-- Opening Marker --

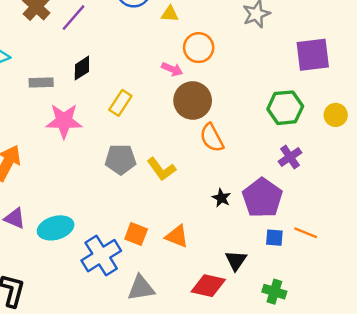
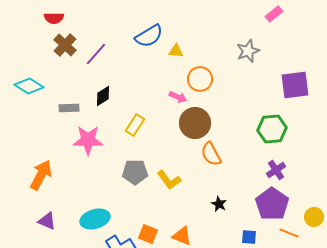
yellow circle: (336, 115) -> (314, 217), moved
purple pentagon: (262, 198) -> (272, 204), moved
cyan ellipse: (56, 228) -> (95, 219), moved
blue square: (274, 238) -> (249, 237), moved

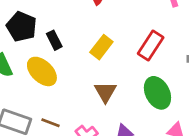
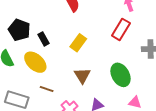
red rectangle: (151, 45) -> (121, 29), moved
brown line: (51, 123) -> (47, 89), moved

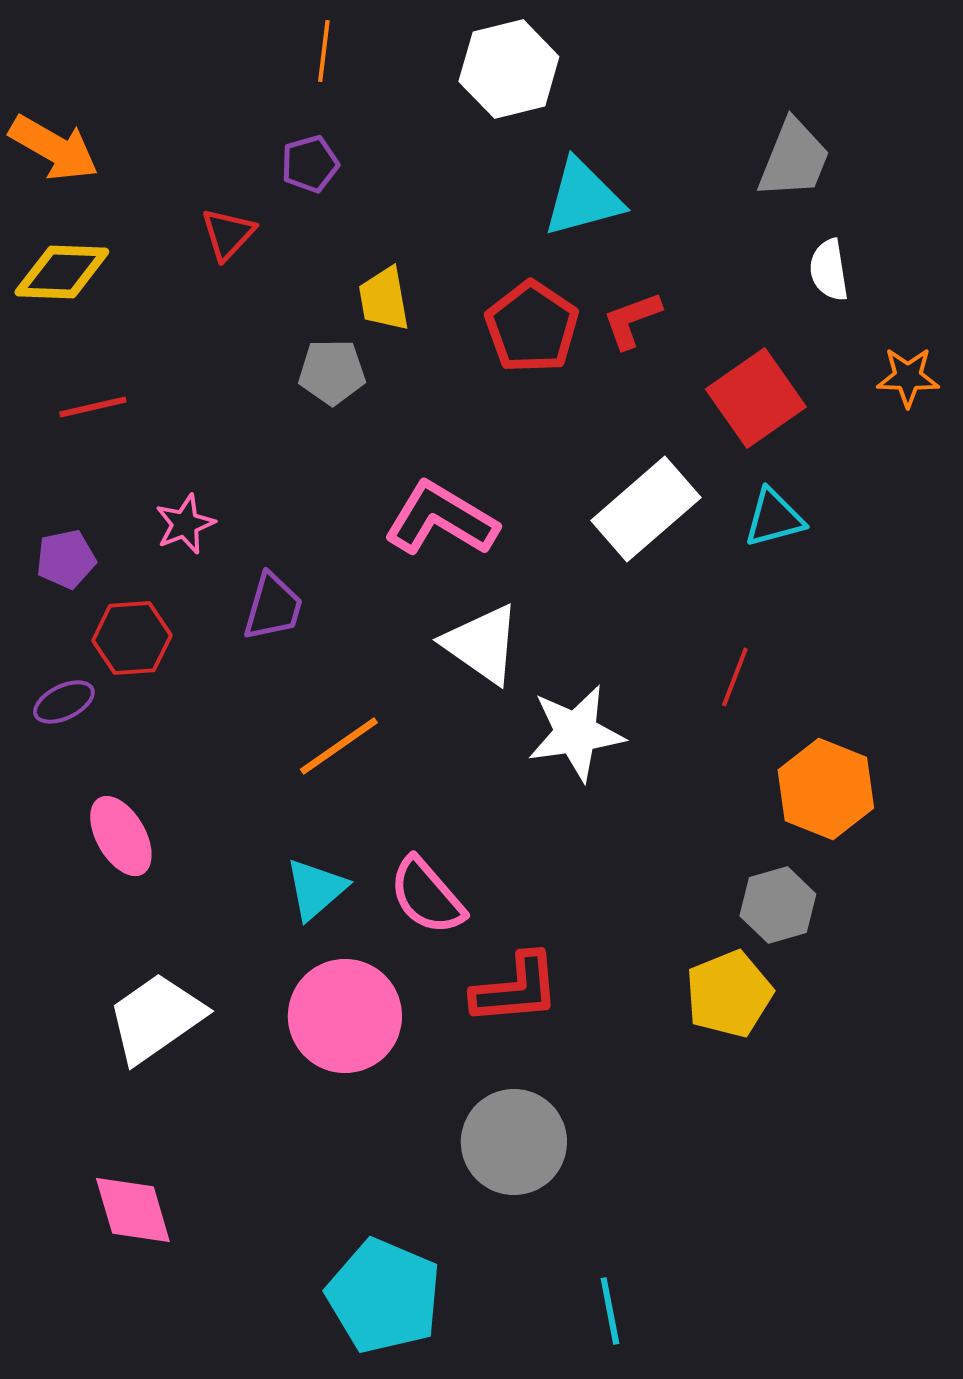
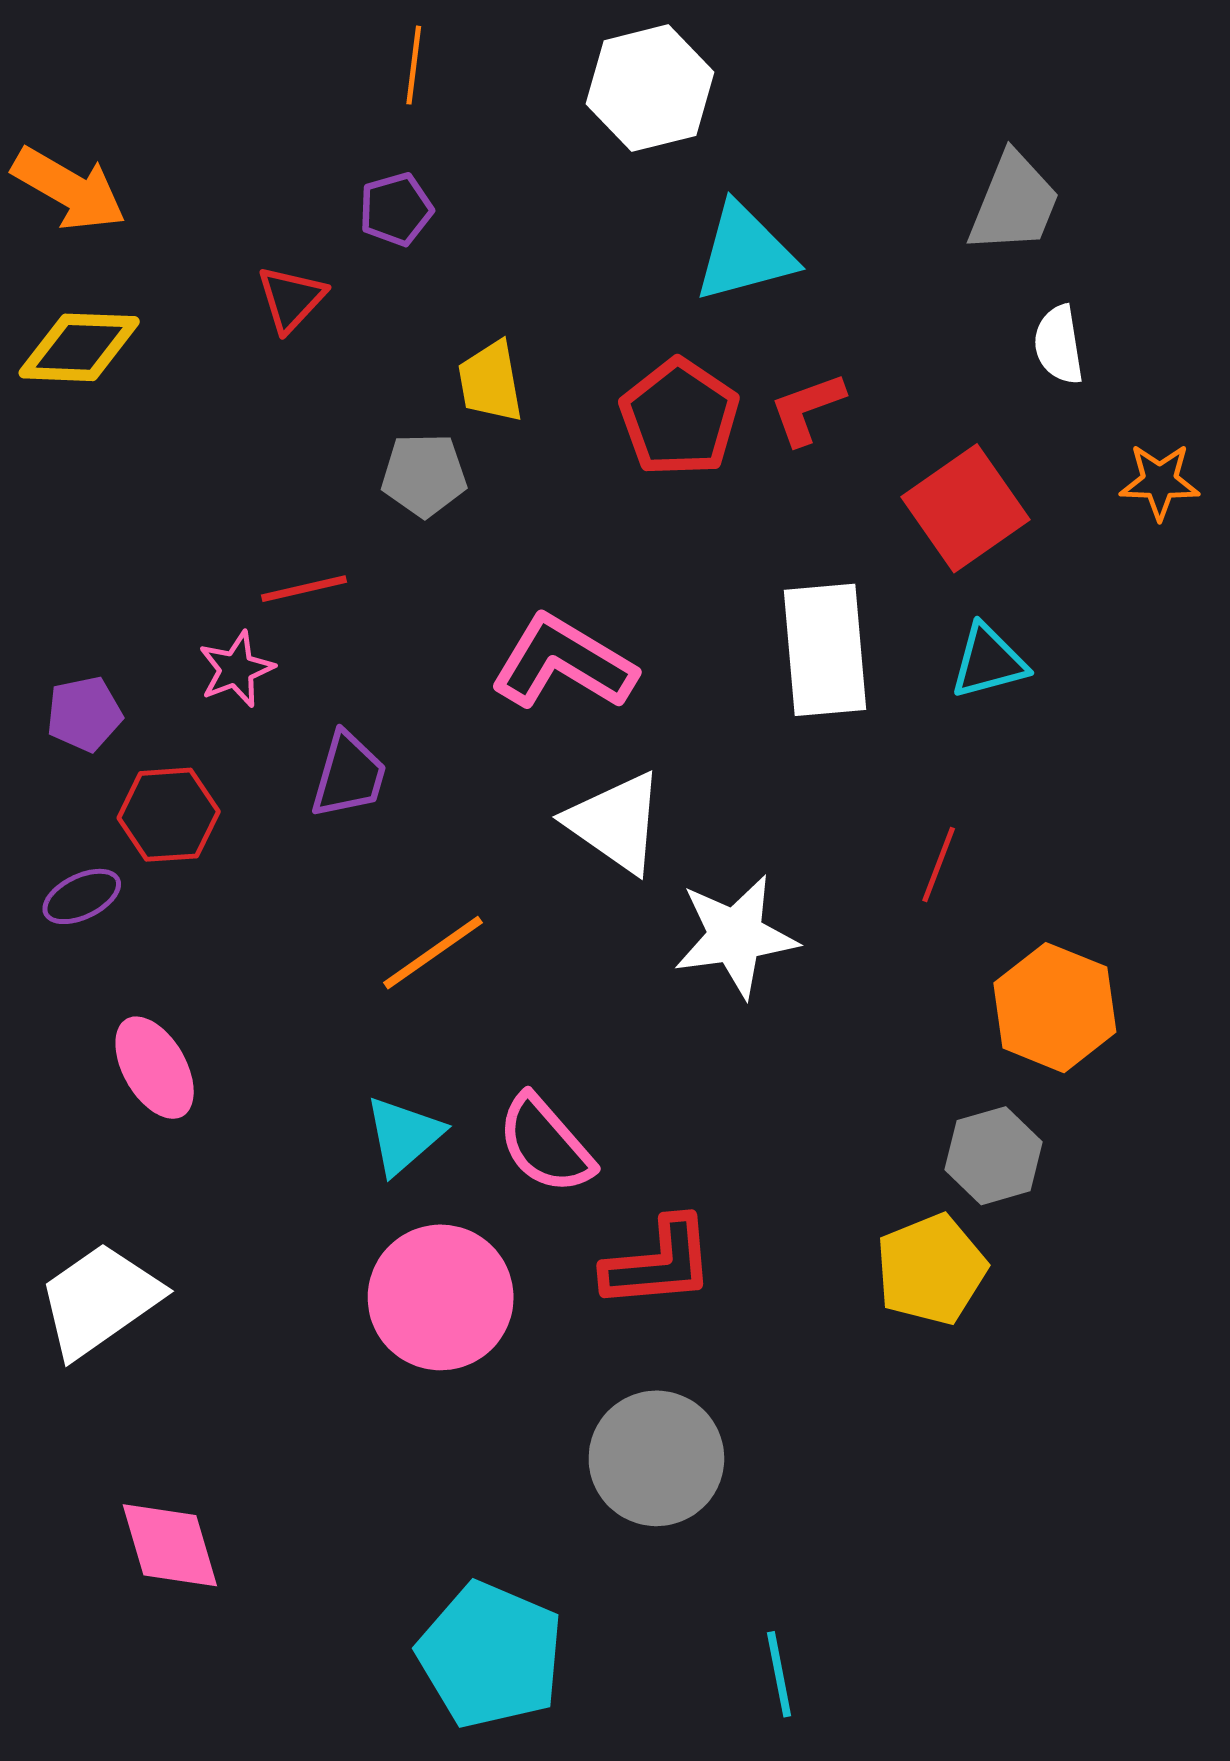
red line: (93, 407) -> (304, 589), moved
white rectangle: (646, 509) -> (825, 650), turned -54
white trapezoid: (156, 1018) -> (100, 1300), moved

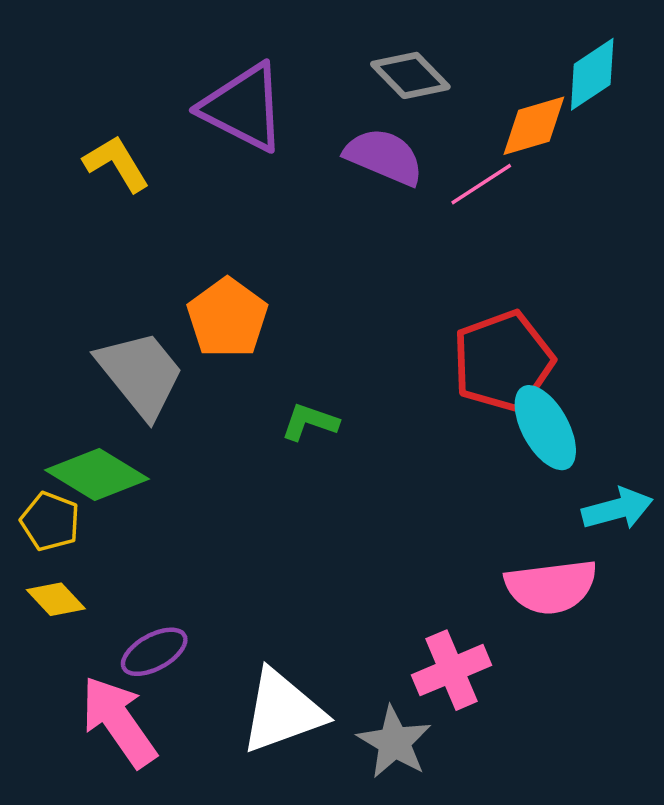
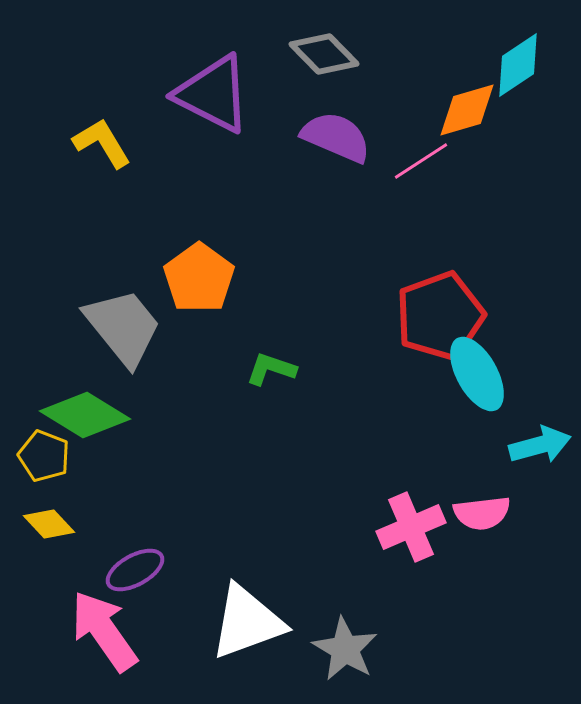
gray diamond: (410, 75) -> (324, 54), moved
pink semicircle: (551, 587) -> (482, 513), size x0.7
pink cross: (452, 670) -> (411, 527), moved

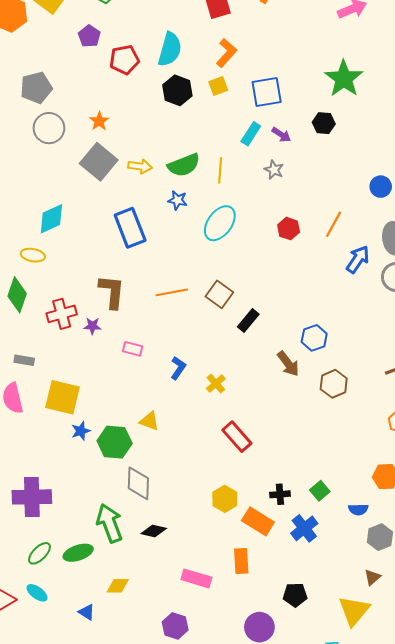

-- Closing Marker --

What to work on: Start with the line that holds "red rectangle: (151, 45) -> (121, 29), moved" and retype each line through the last one in the data, exactly and without pictures.

Response for this exercise:
red rectangle: (151, 45) -> (121, 29), moved
brown line: (51, 123) -> (47, 89), moved

red line: (93, 407) -> (304, 589), moved
white rectangle: (646, 509) -> (825, 650), turned -54
white trapezoid: (156, 1018) -> (100, 1300), moved

gray diamond: (410, 75) -> (324, 54), moved
pink semicircle: (551, 587) -> (482, 513), size x0.7
pink cross: (452, 670) -> (411, 527), moved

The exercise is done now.